[WHAT IS REQUIRED]: Copy out each of the records below word for word, changing nothing.

[PROVIDED INFORMATION]:
----------

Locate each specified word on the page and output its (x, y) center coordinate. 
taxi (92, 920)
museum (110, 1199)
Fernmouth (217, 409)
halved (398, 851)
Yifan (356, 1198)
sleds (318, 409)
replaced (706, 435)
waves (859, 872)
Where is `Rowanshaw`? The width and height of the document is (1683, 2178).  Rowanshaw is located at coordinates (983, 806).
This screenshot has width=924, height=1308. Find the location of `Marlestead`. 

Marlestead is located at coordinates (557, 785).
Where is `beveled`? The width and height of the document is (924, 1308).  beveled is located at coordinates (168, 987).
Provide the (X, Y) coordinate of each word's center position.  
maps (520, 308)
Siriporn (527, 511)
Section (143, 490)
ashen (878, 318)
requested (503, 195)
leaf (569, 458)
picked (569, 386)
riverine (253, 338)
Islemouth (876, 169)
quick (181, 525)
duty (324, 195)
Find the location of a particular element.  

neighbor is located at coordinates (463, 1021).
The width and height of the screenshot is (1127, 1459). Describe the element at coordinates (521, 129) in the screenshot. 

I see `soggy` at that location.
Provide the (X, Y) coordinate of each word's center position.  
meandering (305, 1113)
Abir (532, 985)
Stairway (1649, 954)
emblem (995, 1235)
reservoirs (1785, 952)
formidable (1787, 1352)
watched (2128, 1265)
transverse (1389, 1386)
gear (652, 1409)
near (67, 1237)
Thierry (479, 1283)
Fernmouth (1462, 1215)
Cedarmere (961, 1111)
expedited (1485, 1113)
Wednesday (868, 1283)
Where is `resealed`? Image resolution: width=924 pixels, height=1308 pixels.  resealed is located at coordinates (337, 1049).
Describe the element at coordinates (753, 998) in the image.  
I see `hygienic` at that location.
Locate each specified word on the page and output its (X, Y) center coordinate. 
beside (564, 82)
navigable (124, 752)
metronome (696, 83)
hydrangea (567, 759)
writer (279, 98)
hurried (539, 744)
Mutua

----------

[FULL RESPONSE]:
Locate each specified word on the page and output its (x, y) center coordinate. 
taxi (92, 920)
museum (110, 1199)
Fernmouth (217, 409)
halved (398, 851)
Yifan (356, 1198)
sleds (318, 409)
replaced (706, 435)
waves (859, 872)
Where is `Rowanshaw`? The width and height of the document is (1683, 2178).  Rowanshaw is located at coordinates (983, 806).
This screenshot has width=924, height=1308. Find the location of `Marlestead`. 

Marlestead is located at coordinates (557, 785).
Where is `beveled`? The width and height of the document is (924, 1308).  beveled is located at coordinates (168, 987).
Provide the (X, Y) coordinate of each word's center position.  
maps (520, 308)
Siriporn (527, 511)
Section (143, 490)
ashen (878, 318)
requested (503, 195)
leaf (569, 458)
picked (569, 386)
riverine (253, 338)
Islemouth (876, 169)
quick (181, 525)
duty (324, 195)
Find the location of a particular element.  

neighbor is located at coordinates (463, 1021).
The width and height of the screenshot is (1127, 1459). Describe the element at coordinates (521, 129) in the screenshot. 

I see `soggy` at that location.
Provide the (X, Y) coordinate of each word's center position.  
meandering (305, 1113)
Abir (532, 985)
Stairway (1649, 954)
emblem (995, 1235)
reservoirs (1785, 952)
formidable (1787, 1352)
watched (2128, 1265)
transverse (1389, 1386)
gear (652, 1409)
near (67, 1237)
Thierry (479, 1283)
Fernmouth (1462, 1215)
Cedarmere (961, 1111)
expedited (1485, 1113)
Wednesday (868, 1283)
Where is `resealed`? Image resolution: width=924 pixels, height=1308 pixels.  resealed is located at coordinates (337, 1049).
Describe the element at coordinates (753, 998) in the image.  
I see `hygienic` at that location.
Locate each specified word on the page and output its (X, Y) center coordinate. 
beside (564, 82)
navigable (124, 752)
metronome (696, 83)
hydrangea (567, 759)
writer (279, 98)
hurried (539, 744)
Mutua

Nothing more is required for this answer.